BEGIN

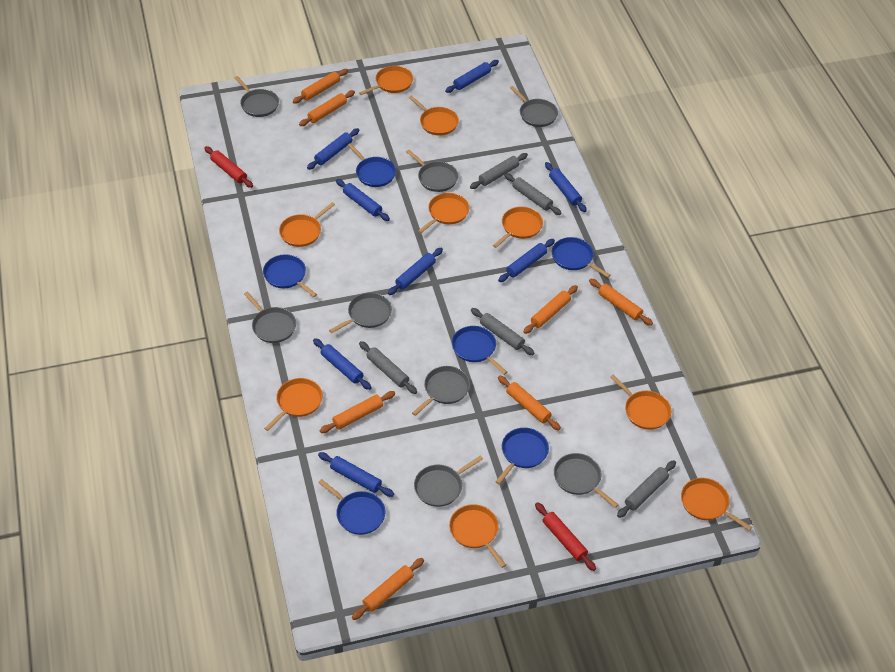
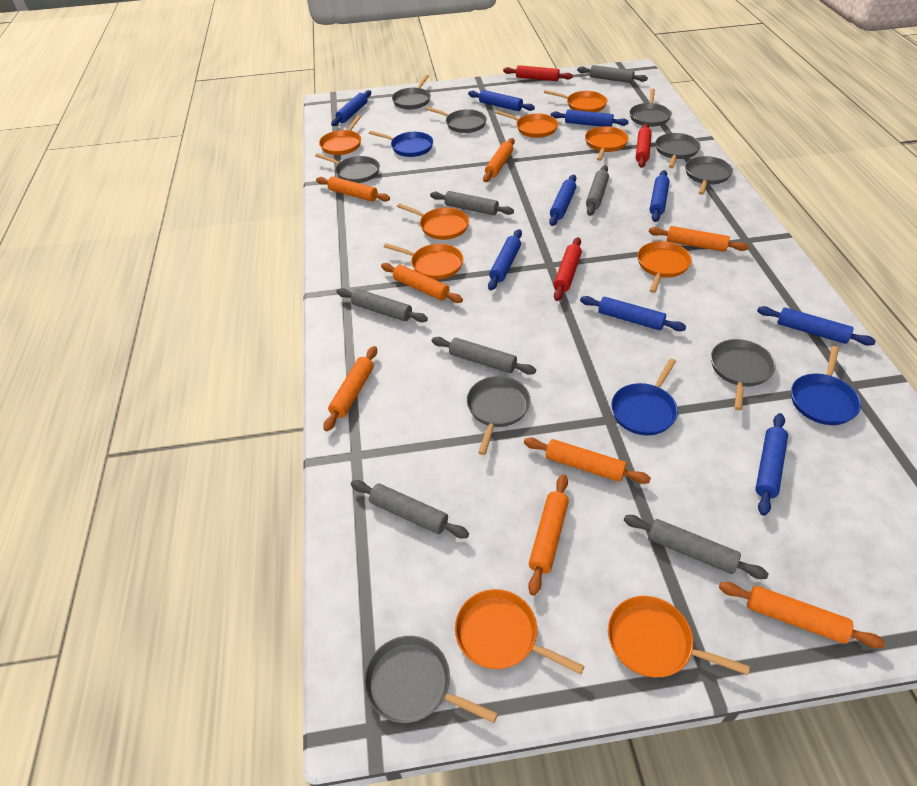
blue pan: 6 -> 3
blue rolling pin: 8 -> 9
grey pan: 8 -> 9
grey rolling pin: 5 -> 7
orange rolling pin: 7 -> 8
red rolling pin: 2 -> 3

END

● **Task brief**: In the records above, find each line with the word "rolling" and copy it out.

● **Result below**:
blue rolling pin: 8 -> 9
grey rolling pin: 5 -> 7
orange rolling pin: 7 -> 8
red rolling pin: 2 -> 3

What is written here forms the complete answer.